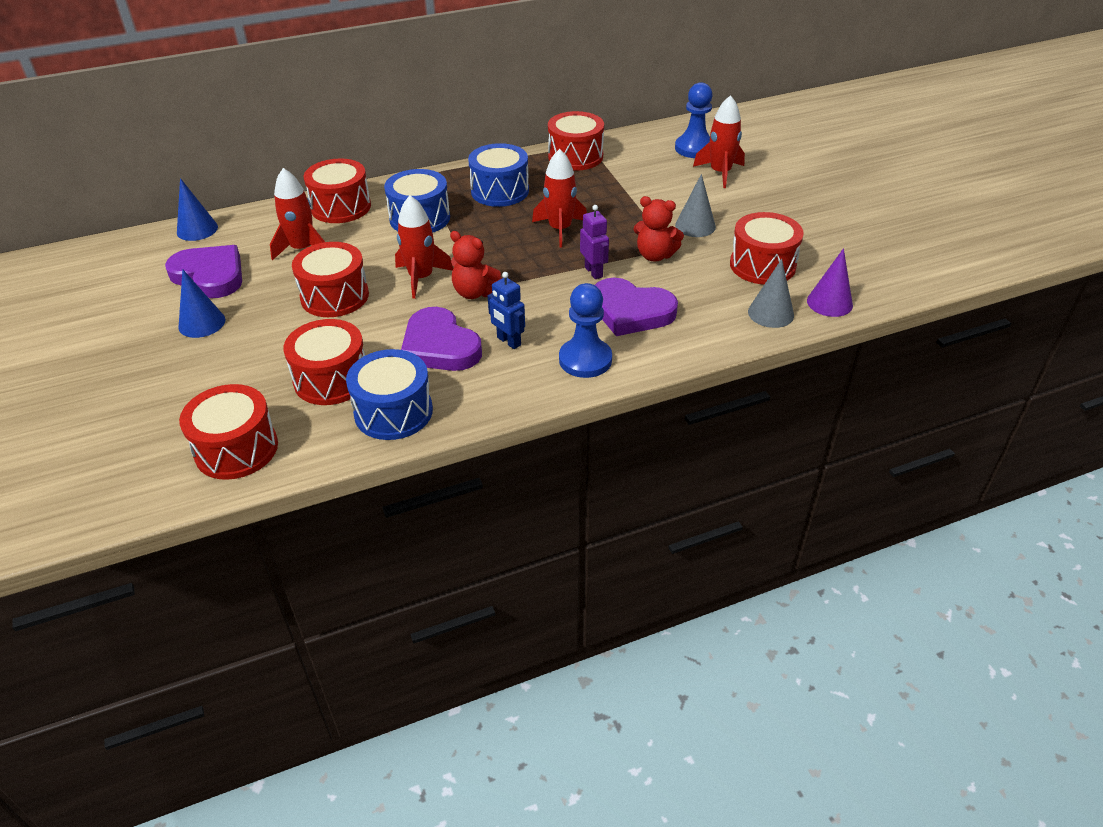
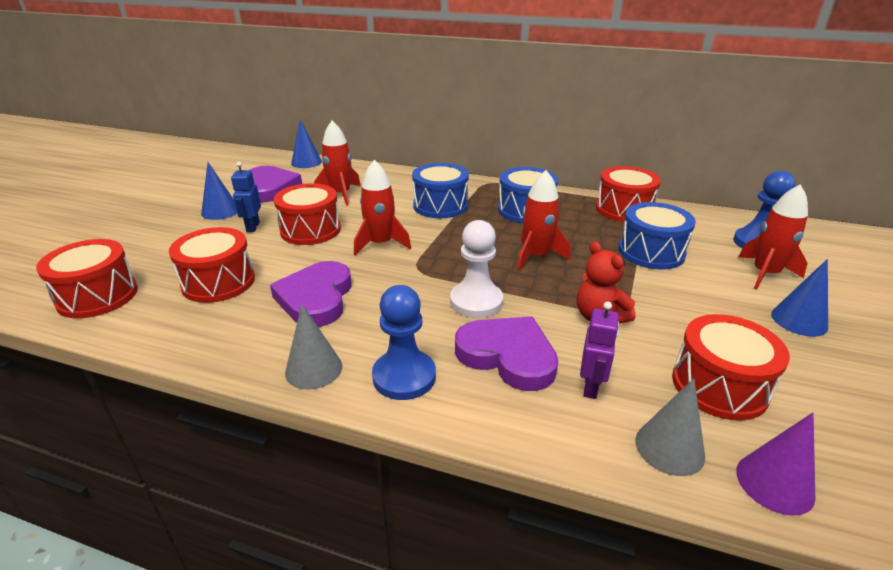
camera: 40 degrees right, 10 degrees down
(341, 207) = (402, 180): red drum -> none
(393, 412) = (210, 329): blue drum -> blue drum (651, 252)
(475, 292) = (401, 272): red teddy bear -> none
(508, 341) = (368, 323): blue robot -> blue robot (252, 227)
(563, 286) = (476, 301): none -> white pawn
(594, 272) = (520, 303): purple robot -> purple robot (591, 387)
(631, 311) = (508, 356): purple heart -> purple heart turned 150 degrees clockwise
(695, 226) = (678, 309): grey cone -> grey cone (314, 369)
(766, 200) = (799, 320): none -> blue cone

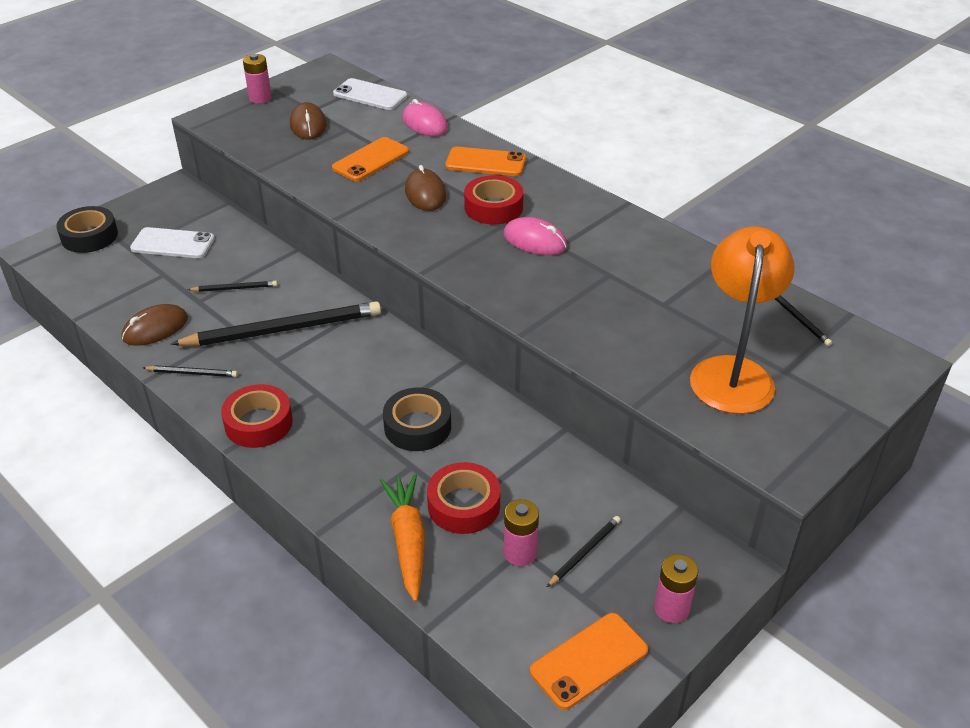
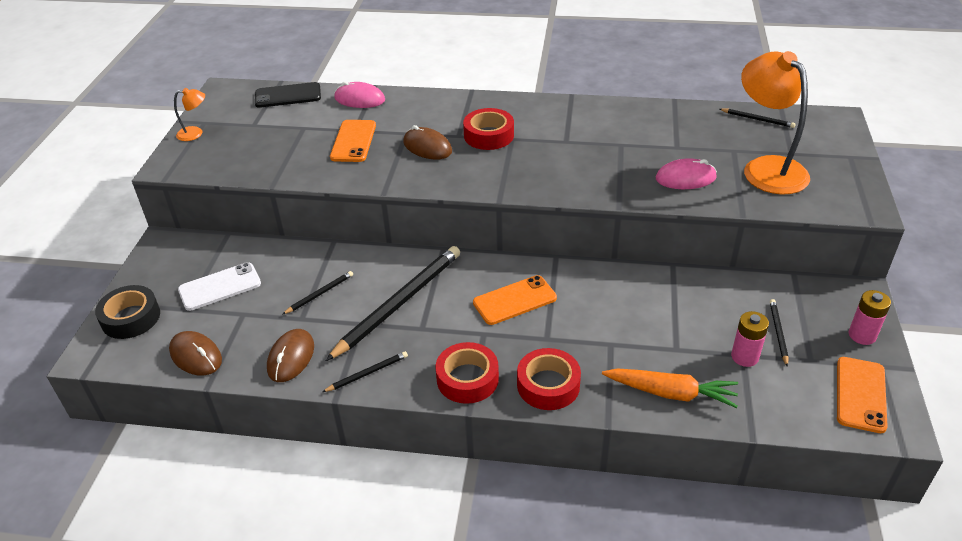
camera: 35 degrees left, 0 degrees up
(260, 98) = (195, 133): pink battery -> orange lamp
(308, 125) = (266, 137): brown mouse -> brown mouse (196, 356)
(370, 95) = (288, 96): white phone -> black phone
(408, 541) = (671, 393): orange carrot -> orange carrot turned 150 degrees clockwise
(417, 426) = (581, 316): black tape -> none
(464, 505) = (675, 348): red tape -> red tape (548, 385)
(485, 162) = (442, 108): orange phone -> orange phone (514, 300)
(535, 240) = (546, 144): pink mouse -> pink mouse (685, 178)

★ ★ ★ ★ ★ ★ ★

> [Description of the task]
Starting at the line that contains "(464, 505) = (675, 348): red", retype each line through the last one in the records, both included, and add nothing.

> [Expected answer]
(464, 505) = (675, 348): red tape -> red tape (548, 385)
(485, 162) = (442, 108): orange phone -> orange phone (514, 300)
(535, 240) = (546, 144): pink mouse -> pink mouse (685, 178)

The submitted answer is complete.